- [Given records]:
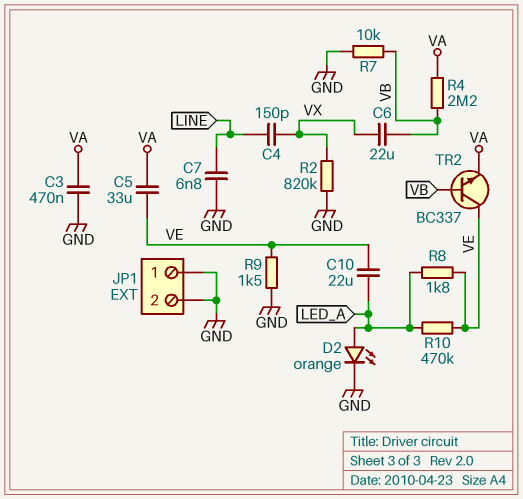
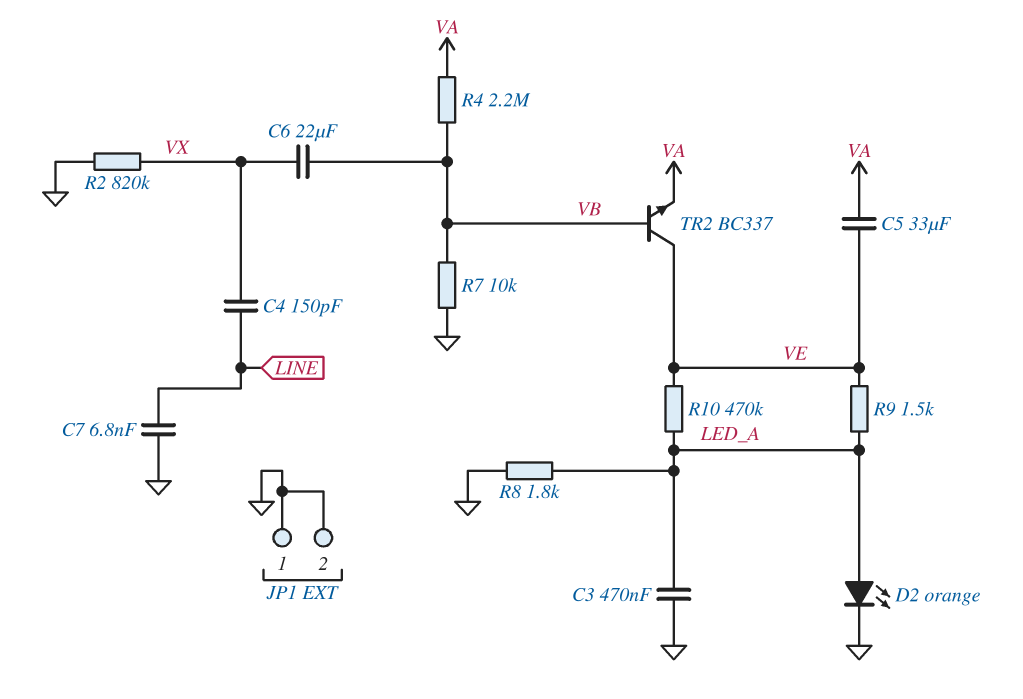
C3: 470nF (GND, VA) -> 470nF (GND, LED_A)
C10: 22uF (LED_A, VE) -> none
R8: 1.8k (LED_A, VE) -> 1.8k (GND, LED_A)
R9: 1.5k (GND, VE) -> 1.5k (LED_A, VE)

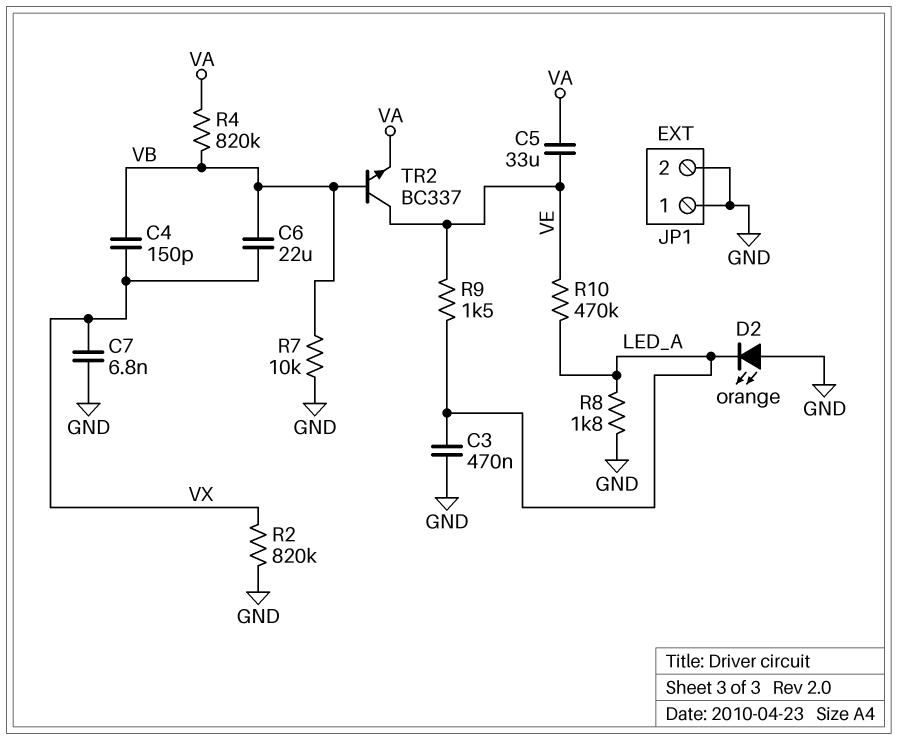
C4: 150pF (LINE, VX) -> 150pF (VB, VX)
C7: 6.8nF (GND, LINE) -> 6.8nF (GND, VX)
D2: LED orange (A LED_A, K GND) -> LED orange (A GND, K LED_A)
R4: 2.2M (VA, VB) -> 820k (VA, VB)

- [Task directions]: Without the pictures, transcribe the listing above exactly.

- [Your solution]:
C3: 470nF (GND, VA) -> 470nF (GND, LED_A)
C10: 22uF (LED_A, VE) -> none
R8: 1.8k (LED_A, VE) -> 1.8k (GND, LED_A)
R9: 1.5k (GND, VE) -> 1.5k (LED_A, VE)

C4: 150pF (LINE, VX) -> 150pF (VB, VX)
C7: 6.8nF (GND, LINE) -> 6.8nF (GND, VX)
D2: LED orange (A LED_A, K GND) -> LED orange (A GND, K LED_A)
R4: 2.2M (VA, VB) -> 820k (VA, VB)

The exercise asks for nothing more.